**WHAT THE TASK REQUIRES**
In the data that follows, give the number of lines containing the word "brick". Offer no additional comment.

**INPUT DATA**

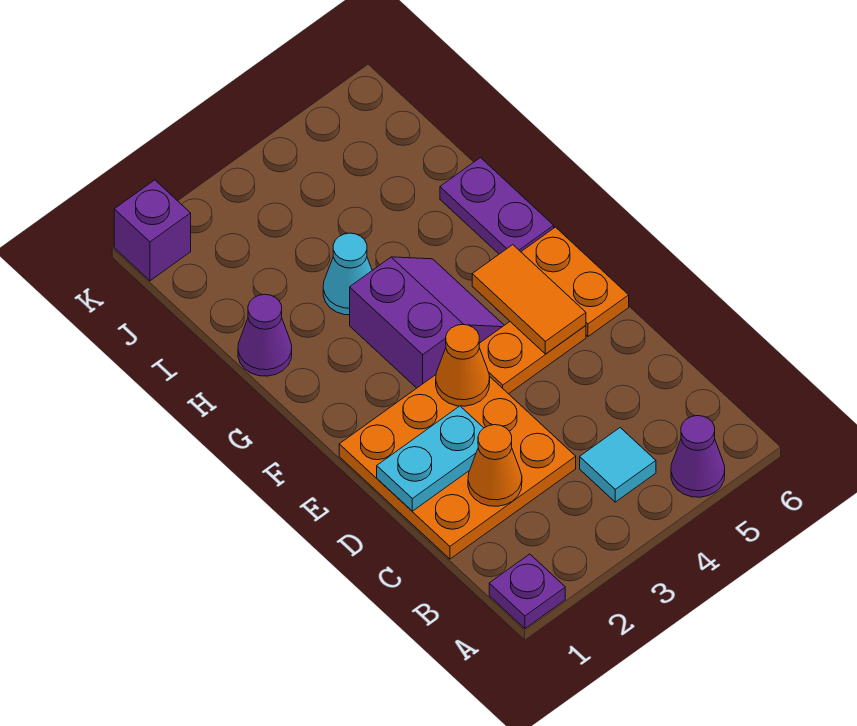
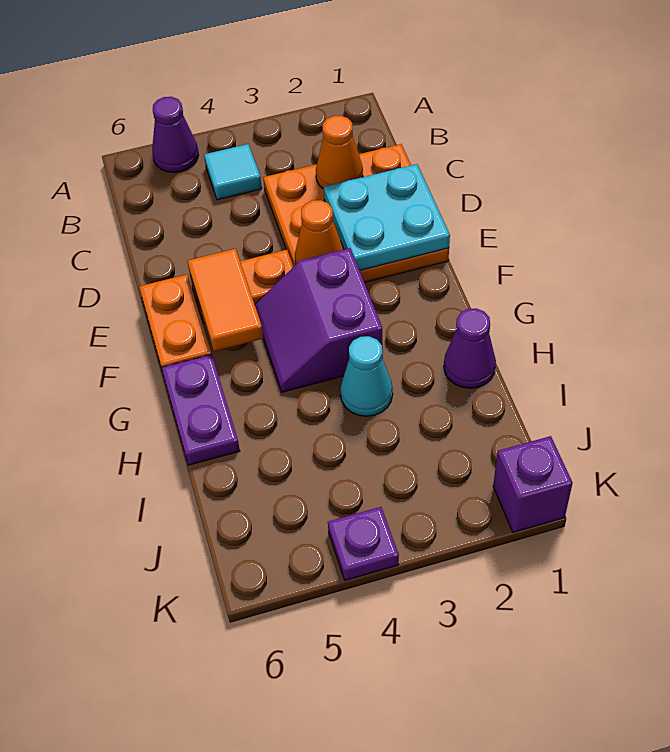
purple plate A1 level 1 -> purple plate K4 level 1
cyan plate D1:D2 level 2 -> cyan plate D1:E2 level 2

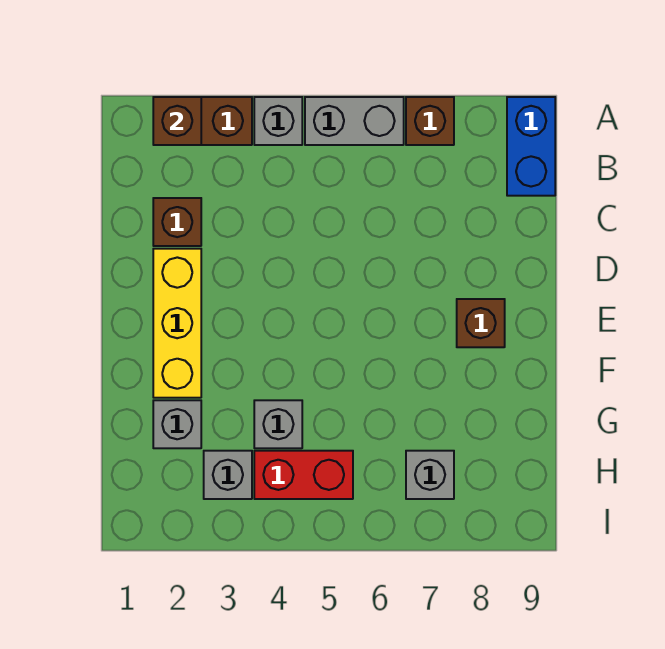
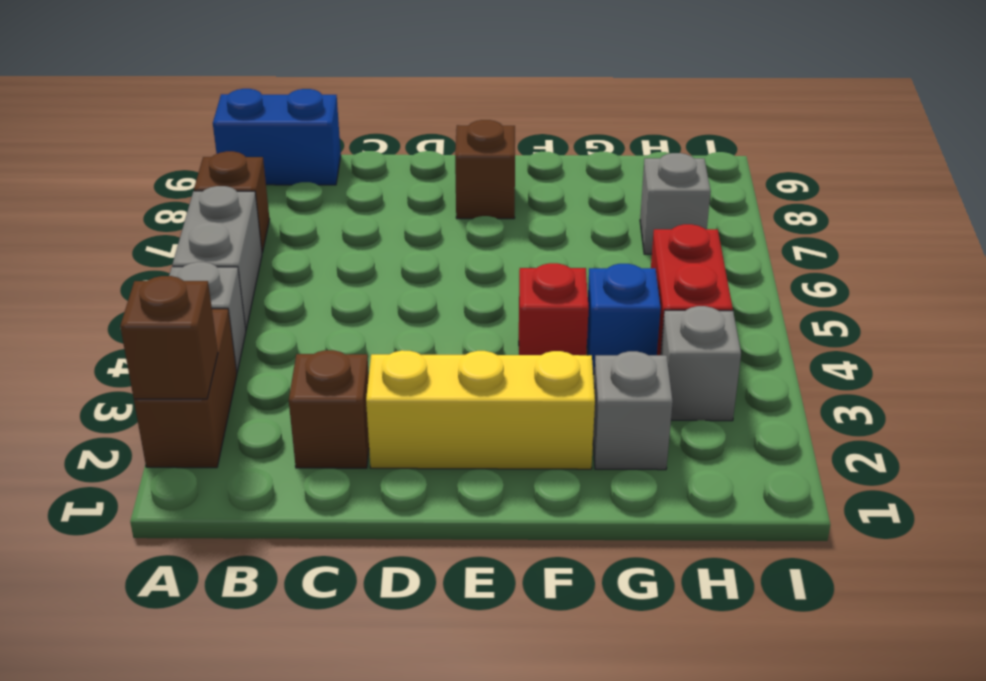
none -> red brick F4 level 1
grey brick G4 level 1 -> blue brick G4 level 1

**RESULT FOR THIS EXERCISE**
2